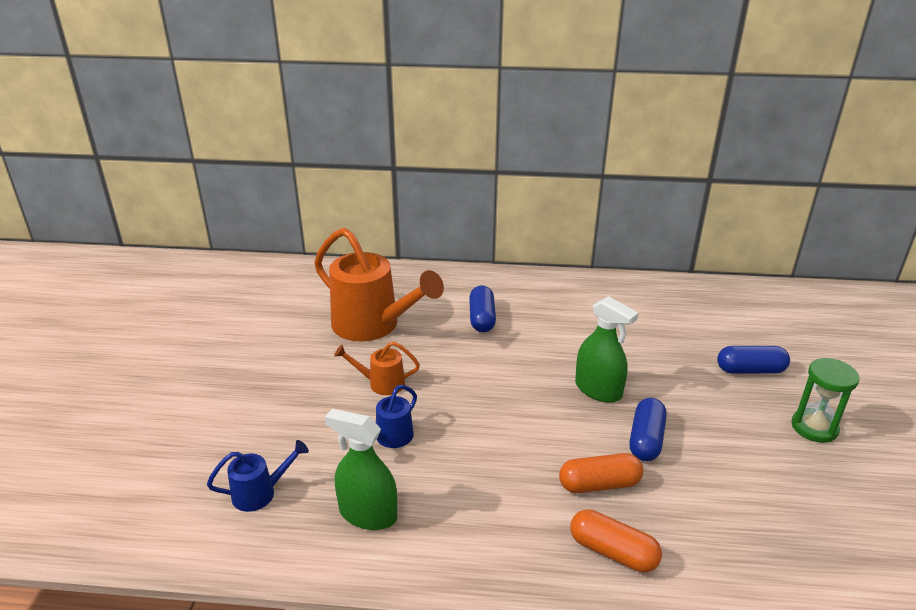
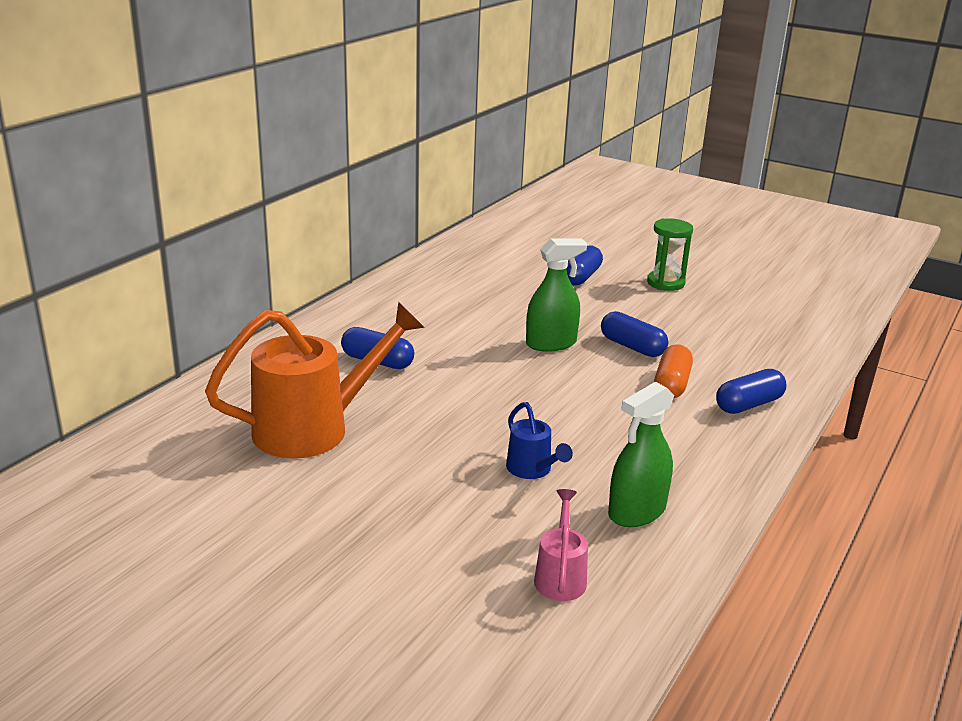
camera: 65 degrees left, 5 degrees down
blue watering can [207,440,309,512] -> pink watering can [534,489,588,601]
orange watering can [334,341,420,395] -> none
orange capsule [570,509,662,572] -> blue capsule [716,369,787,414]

...

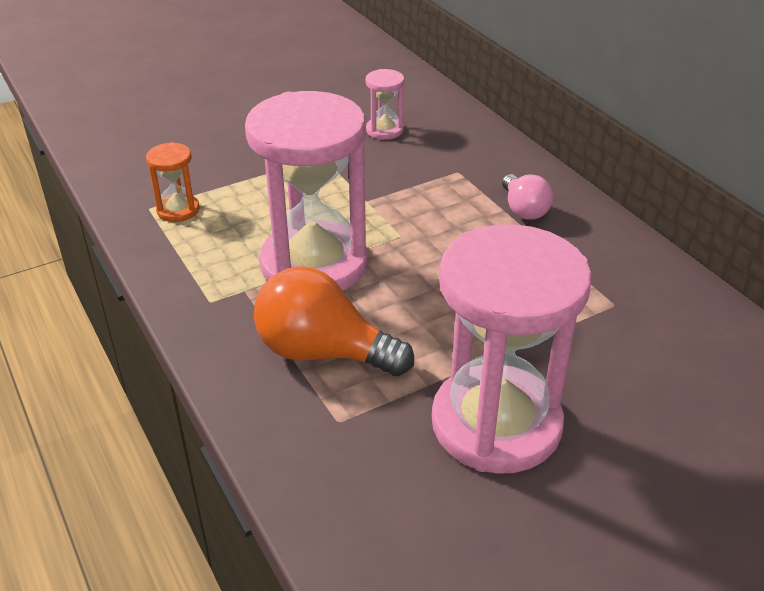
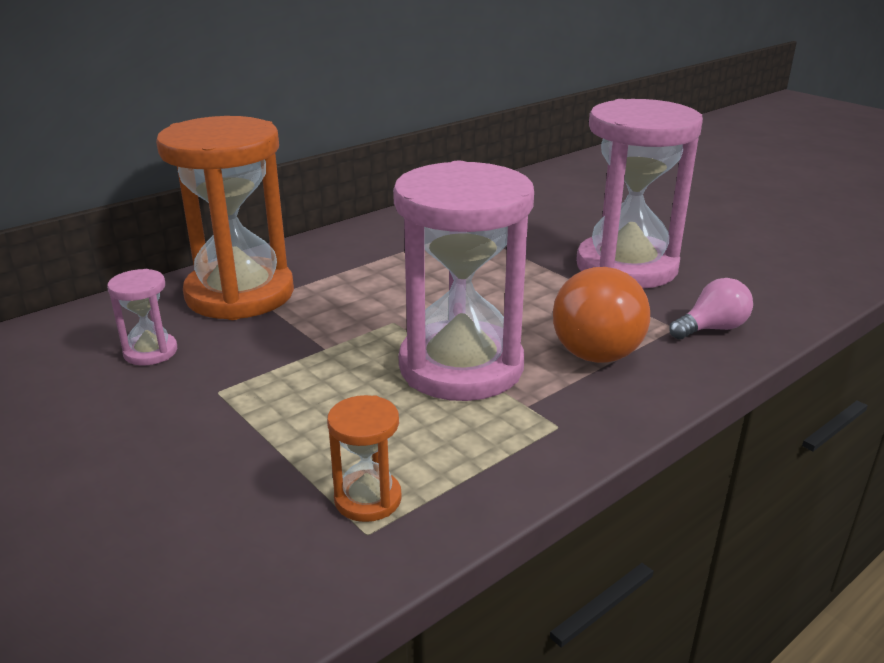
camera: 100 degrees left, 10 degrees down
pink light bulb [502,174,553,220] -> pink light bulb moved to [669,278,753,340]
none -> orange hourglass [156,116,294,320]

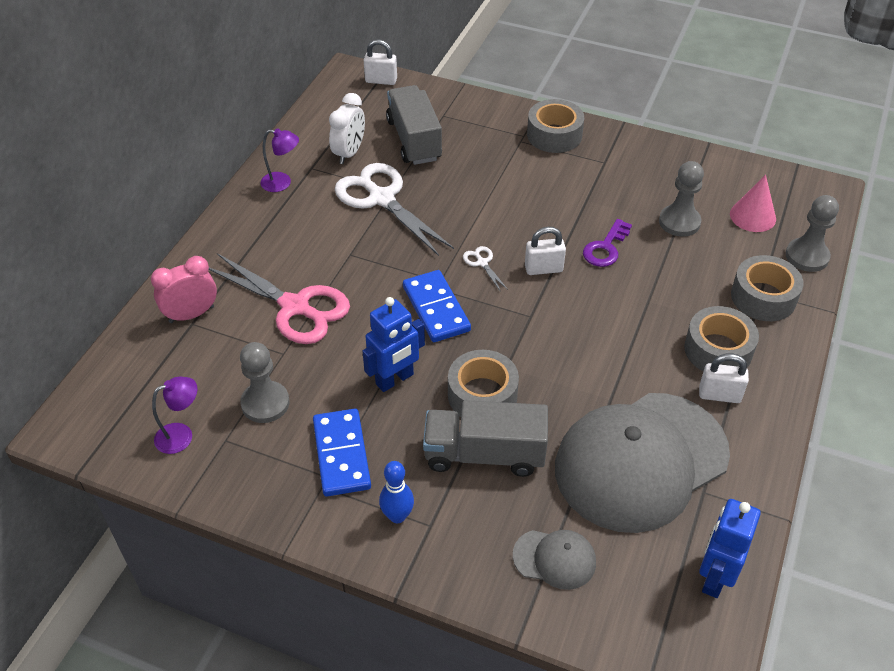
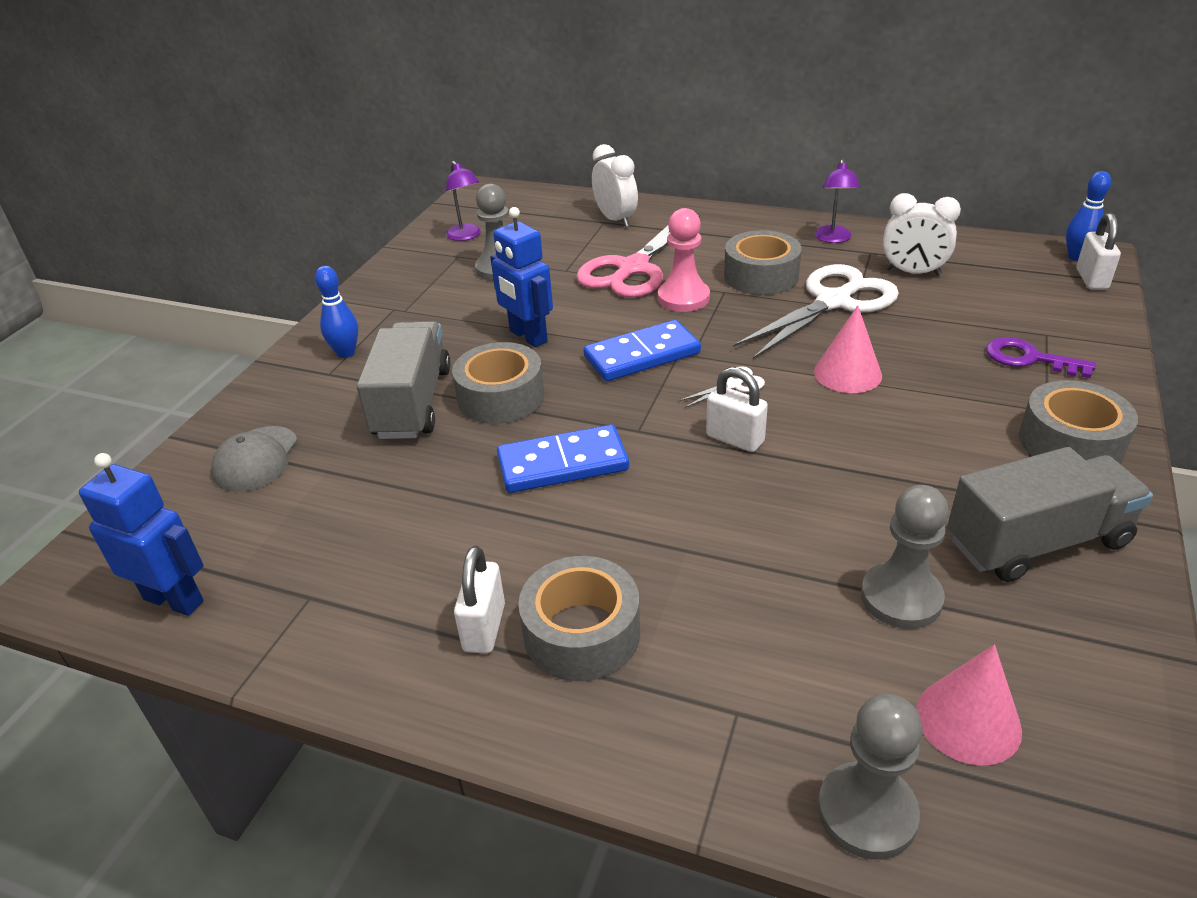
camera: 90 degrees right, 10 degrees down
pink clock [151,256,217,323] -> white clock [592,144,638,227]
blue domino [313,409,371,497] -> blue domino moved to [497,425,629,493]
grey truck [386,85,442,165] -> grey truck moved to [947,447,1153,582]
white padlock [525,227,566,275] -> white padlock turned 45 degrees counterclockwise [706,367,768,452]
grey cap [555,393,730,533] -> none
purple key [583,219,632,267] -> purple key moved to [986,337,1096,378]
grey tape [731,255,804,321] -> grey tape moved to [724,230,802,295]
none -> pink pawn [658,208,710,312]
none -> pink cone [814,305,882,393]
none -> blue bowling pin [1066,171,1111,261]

#### ASSIGNMENT:
Taking the entries above, restate exactly those lines that fall between the line with "orange watering can [334,341,420,395] -> none" and the line with "orange capsule [570,509,662,572]", keeping both of those lines too.

#### WRITTEN SOLUTION:
orange watering can [334,341,420,395] -> none
orange capsule [570,509,662,572] -> blue capsule [716,369,787,414]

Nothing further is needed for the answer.